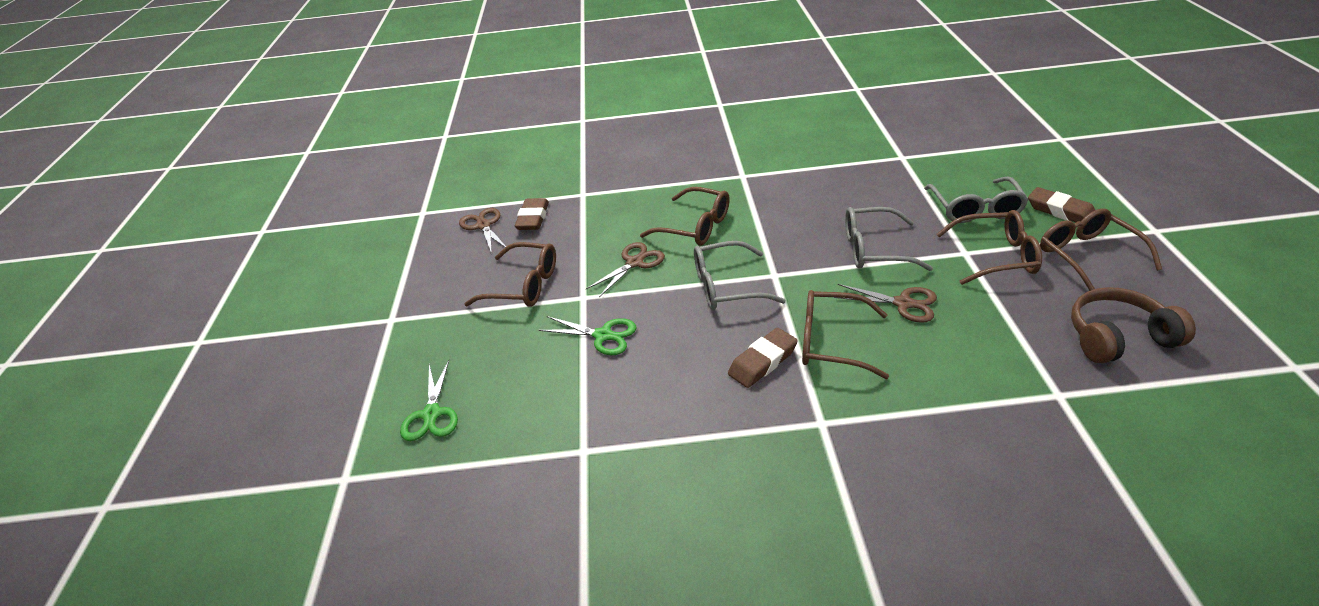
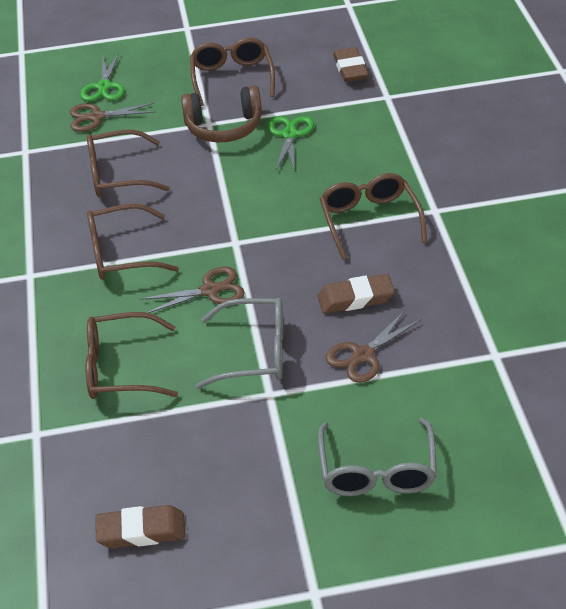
grey glasses: 3 -> 2

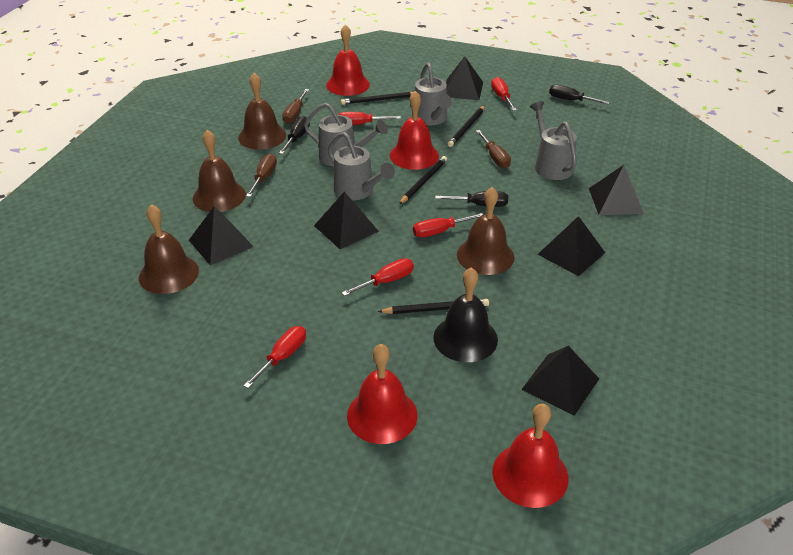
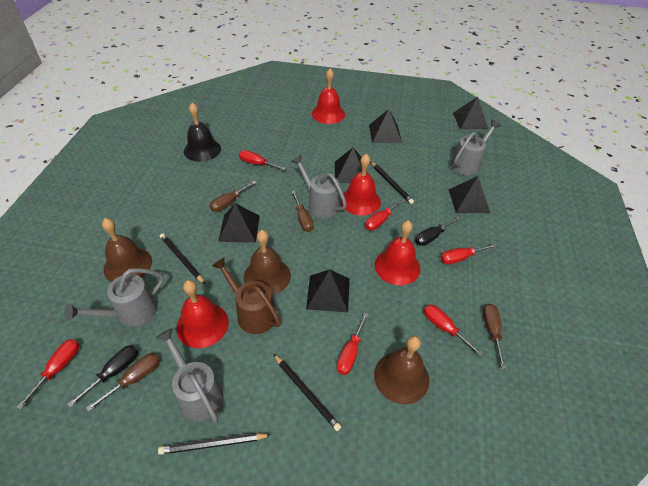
black screwdriver: 3 -> 2
brown bell: 4 -> 3
brown screwdriver: 3 -> 4
brown watering can: 0 -> 1
red screwdriver: 5 -> 6

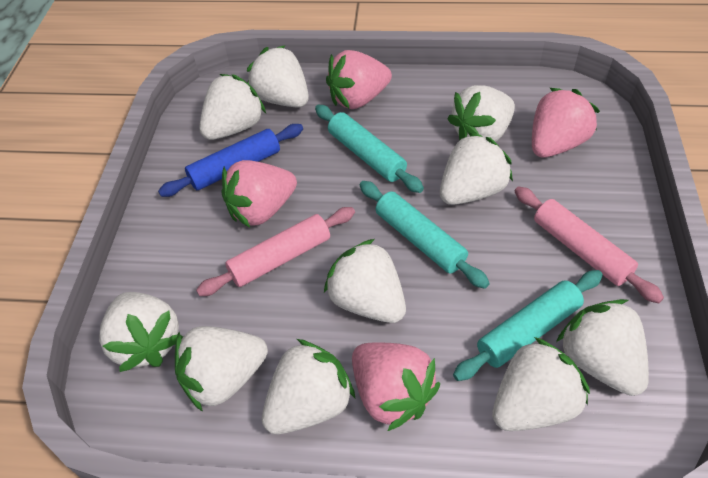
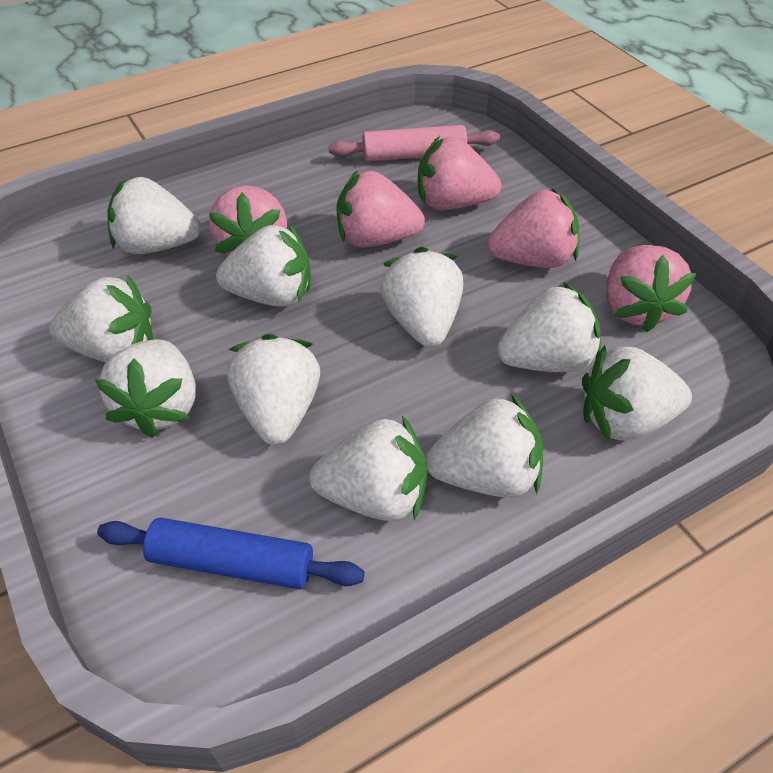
pink rolling pin: 2 -> 1
pink strawberry: 4 -> 5
turquoise rolling pin: 3 -> 0

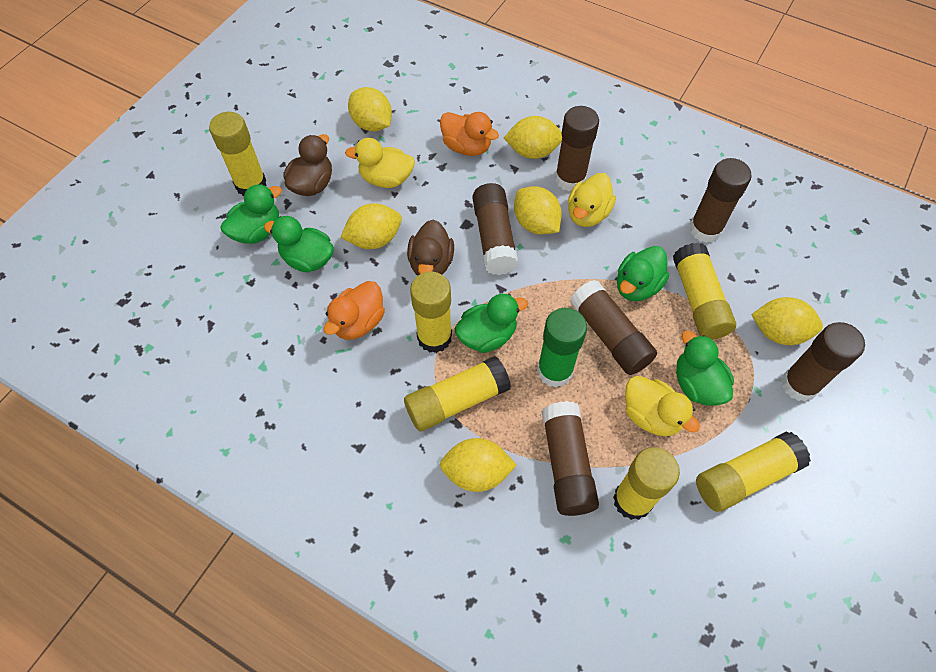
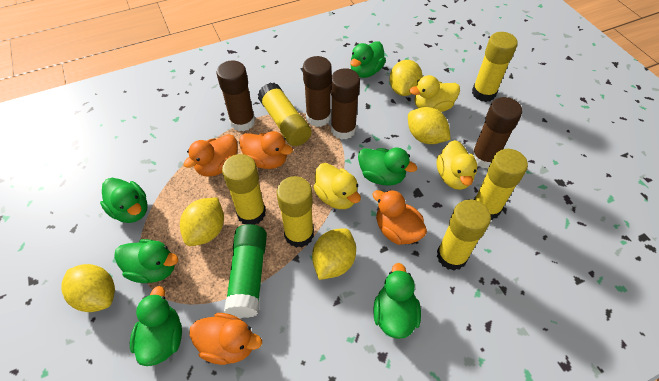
brown duck: 2 -> 0
brown glue stick: 6 -> 4
green duck: 5 -> 6
orange duck: 2 -> 4
yellow lemon: 6 -> 5

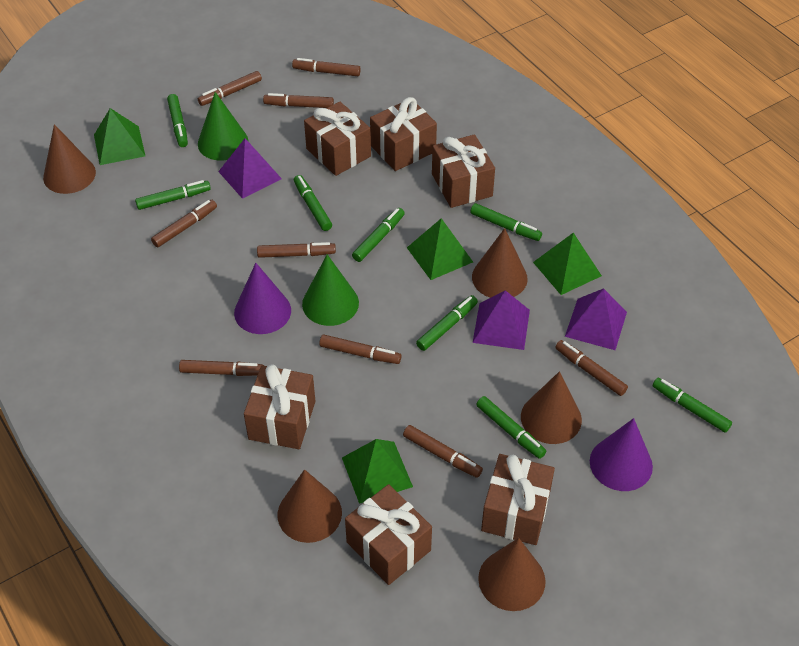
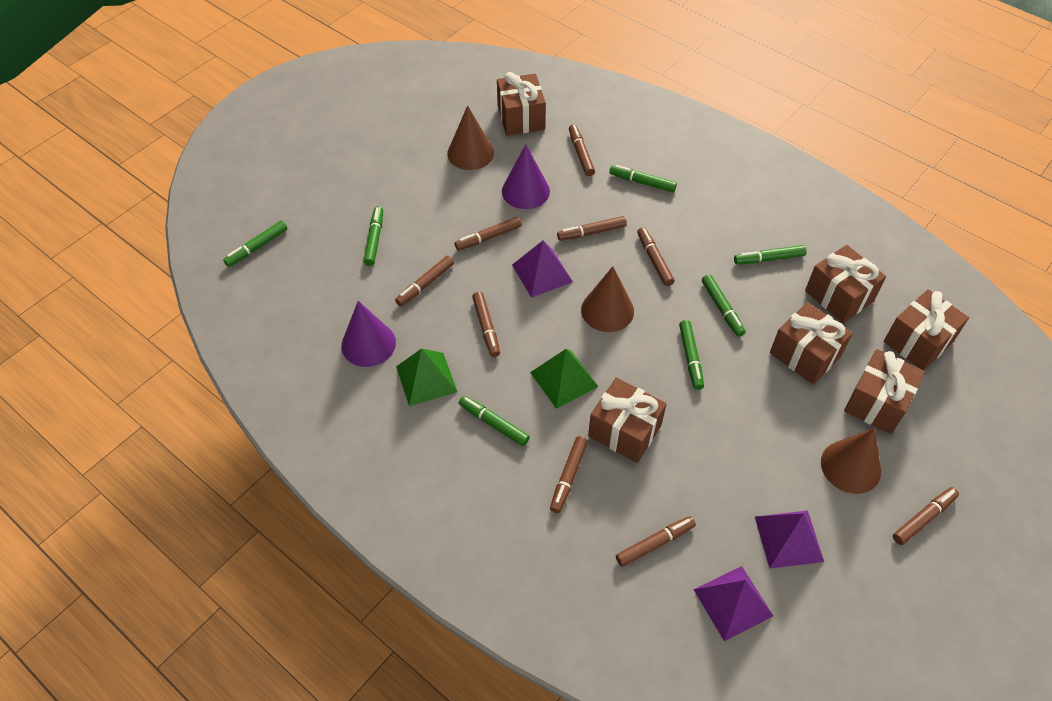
brown cone: 5 -> 3
green cone: 2 -> 0
green marker: 8 -> 7
green pyramid: 4 -> 2

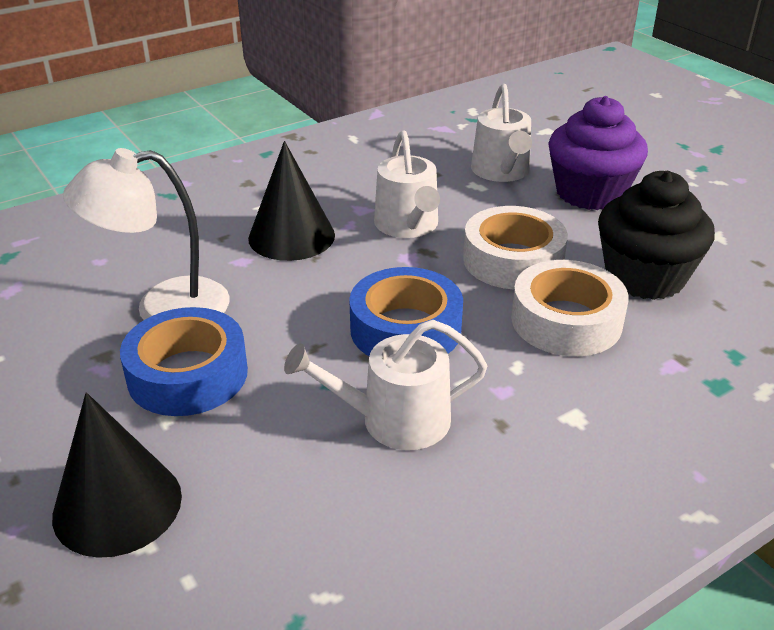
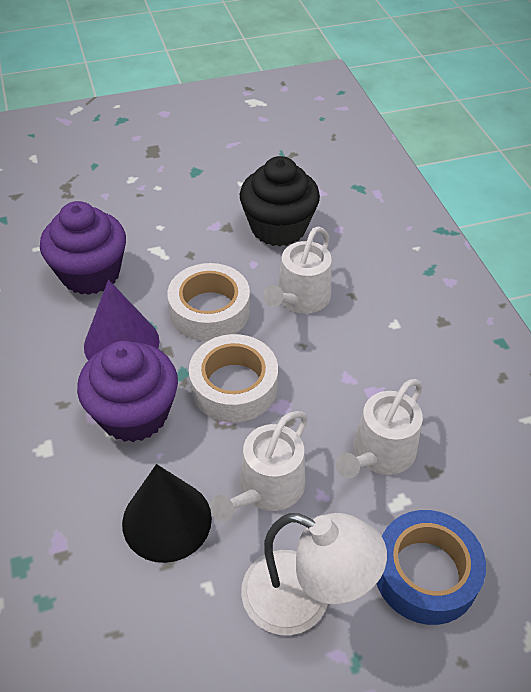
black cone: 2 -> 1
blue tape: 2 -> 1
purple cone: 0 -> 1
purple cupcake: 1 -> 2

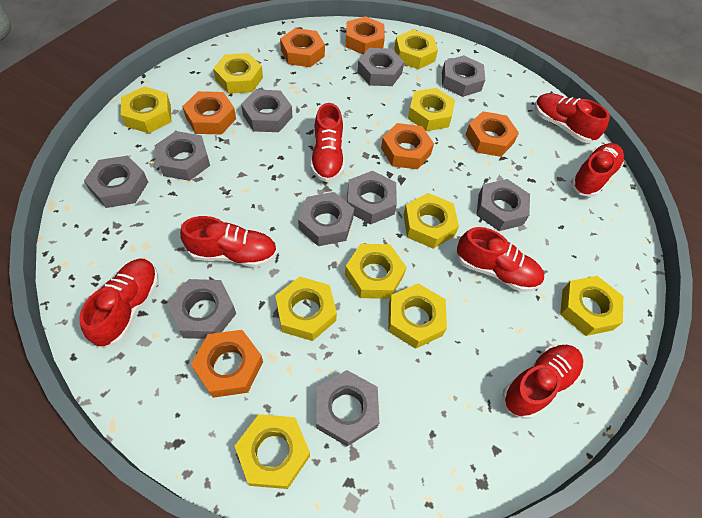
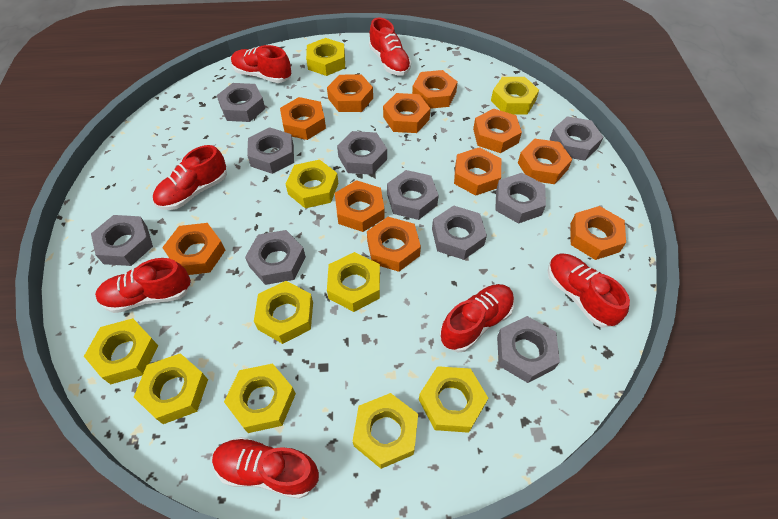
orange nut: 6 -> 11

**What is required**
From the line that contains "green duck: 5 -> 6" through the last line of the entries, transcribe every line exactly, leaving out the pictures.

**Response below**
green duck: 5 -> 6
orange duck: 2 -> 4
yellow lemon: 6 -> 5

brown cone: 5 -> 3
green cone: 2 -> 0
green marker: 8 -> 7
green pyramid: 4 -> 2

black cone: 2 -> 1
blue tape: 2 -> 1
purple cone: 0 -> 1
purple cupcake: 1 -> 2

orange nut: 6 -> 11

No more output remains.